- TASK OBJECTIVE:
Repeat the records exactly, with one exception: no images.

[Object matching data]

>>>>

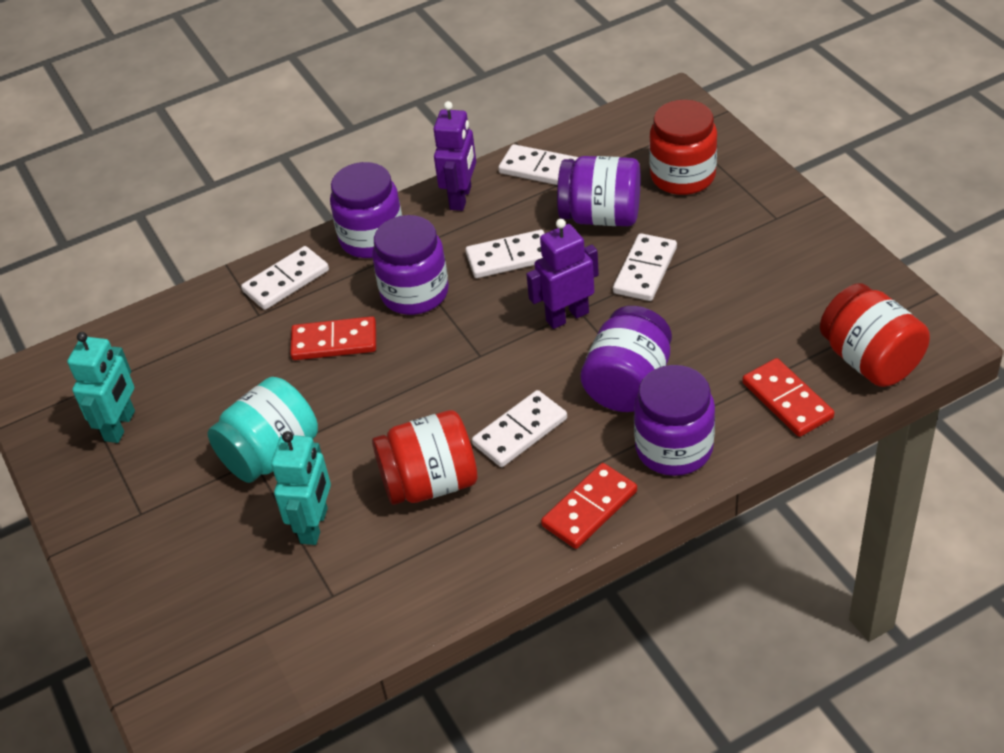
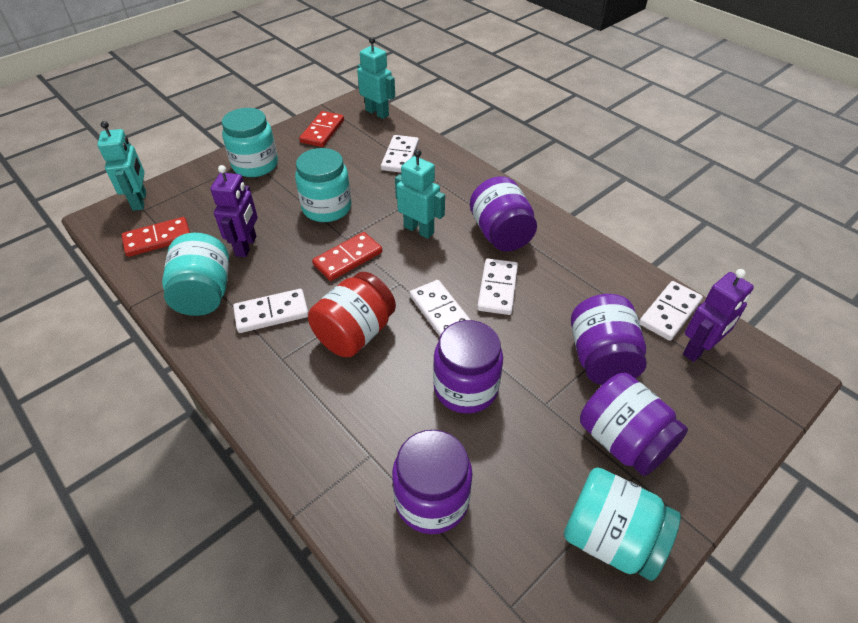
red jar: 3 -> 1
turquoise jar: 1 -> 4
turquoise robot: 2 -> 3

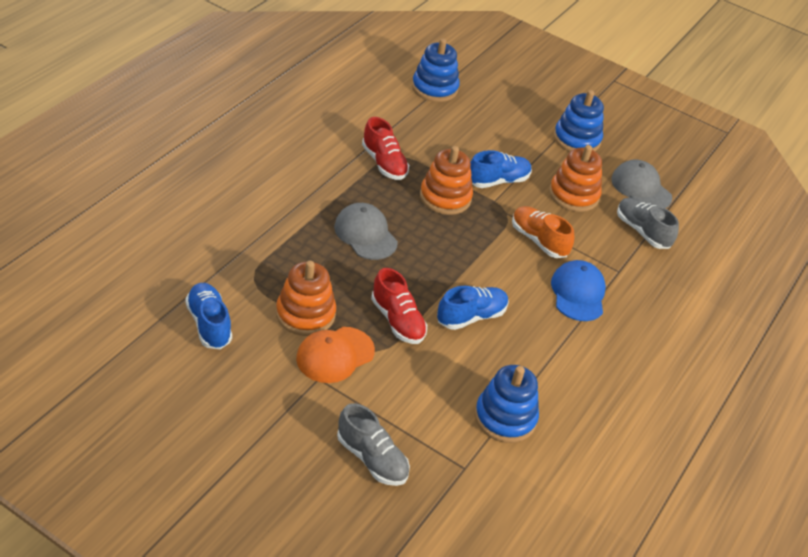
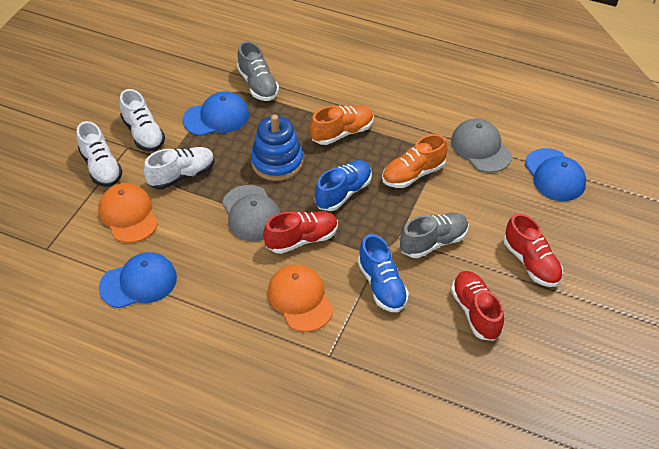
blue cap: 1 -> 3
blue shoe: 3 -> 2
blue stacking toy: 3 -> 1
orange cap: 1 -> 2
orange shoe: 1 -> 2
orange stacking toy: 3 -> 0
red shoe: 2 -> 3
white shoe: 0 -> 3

<<<<

- ANSWER:
red jar: 3 -> 1
turquoise jar: 1 -> 4
turquoise robot: 2 -> 3

blue cap: 1 -> 3
blue shoe: 3 -> 2
blue stacking toy: 3 -> 1
orange cap: 1 -> 2
orange shoe: 1 -> 2
orange stacking toy: 3 -> 0
red shoe: 2 -> 3
white shoe: 0 -> 3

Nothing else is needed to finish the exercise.